=== TASK PROMPT ===
Set down exactly the lines below between the line holding "tan brick H7 level 2 -> tan brick J2 level 1" and the line holding "tan brick H9:I9", inclusive; no other line belongs in the answer.

=== INPUT DATA ===
----------------------------------------

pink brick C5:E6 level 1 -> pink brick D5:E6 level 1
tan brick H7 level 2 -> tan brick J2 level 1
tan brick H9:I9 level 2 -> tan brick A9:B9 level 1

----------------------------------------

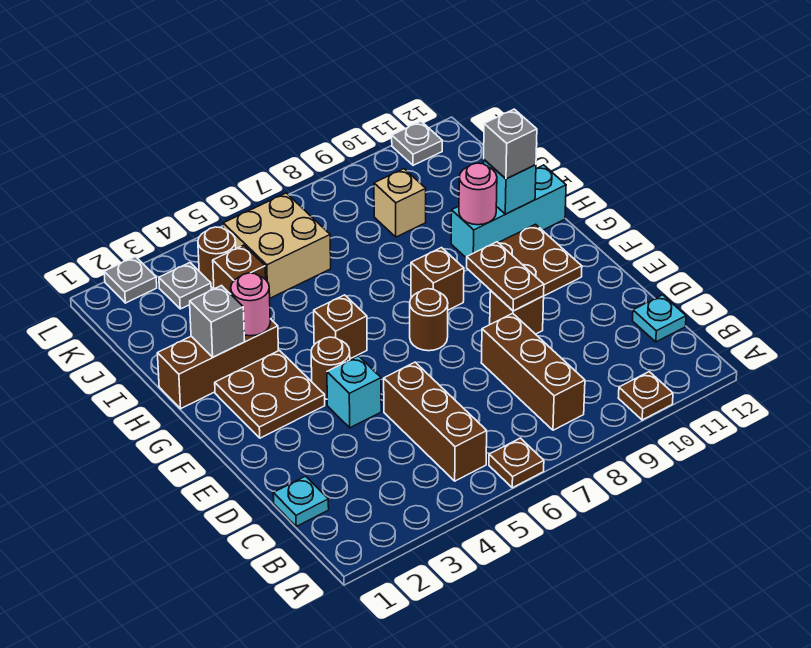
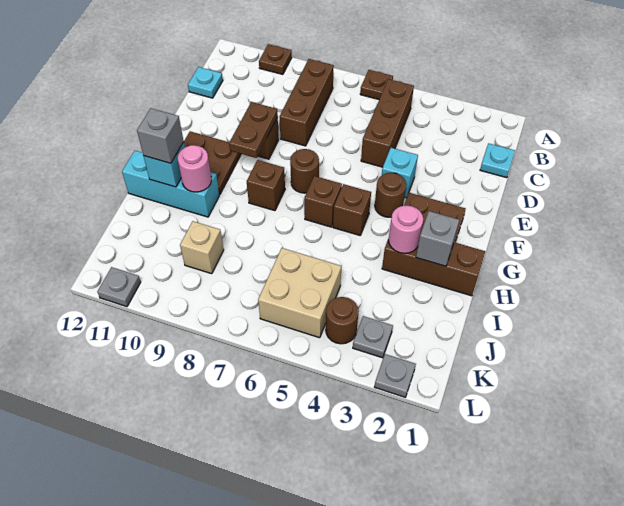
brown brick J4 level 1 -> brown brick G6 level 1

----------------------------------------

=== TASK OUTPUT ===
tan brick H7 level 2 -> tan brick J2 level 1
tan brick H9:I9 level 2 -> tan brick A9:B9 level 1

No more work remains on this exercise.